**Exercise description:** Take every line from the records below that includes the word "turned".

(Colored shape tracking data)

------------------------

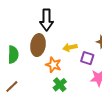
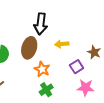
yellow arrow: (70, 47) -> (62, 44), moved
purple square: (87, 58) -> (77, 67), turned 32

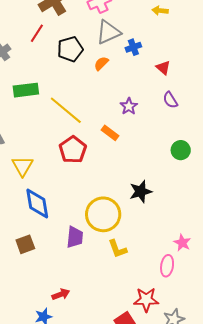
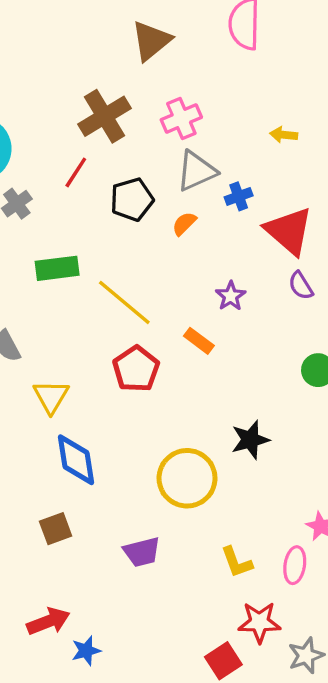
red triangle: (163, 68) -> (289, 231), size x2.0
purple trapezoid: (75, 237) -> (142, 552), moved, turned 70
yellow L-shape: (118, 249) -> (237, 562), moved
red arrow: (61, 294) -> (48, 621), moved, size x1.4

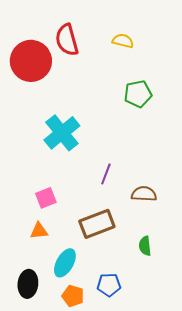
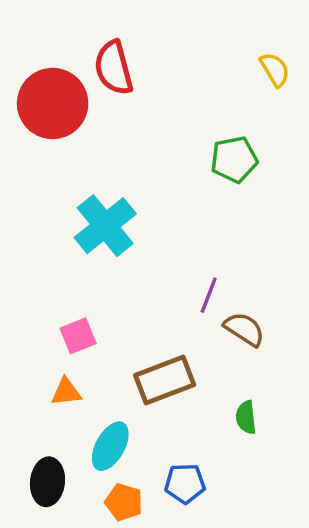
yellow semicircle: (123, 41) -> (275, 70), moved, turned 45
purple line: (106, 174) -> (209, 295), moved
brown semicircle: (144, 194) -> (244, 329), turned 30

------------------------

**Exercise answer:**
purple square: (87, 58) -> (77, 67), turned 32
purple trapezoid: (75, 237) -> (142, 552), moved, turned 70
yellow semicircle: (123, 41) -> (275, 70), moved, turned 45
brown semicircle: (144, 194) -> (244, 329), turned 30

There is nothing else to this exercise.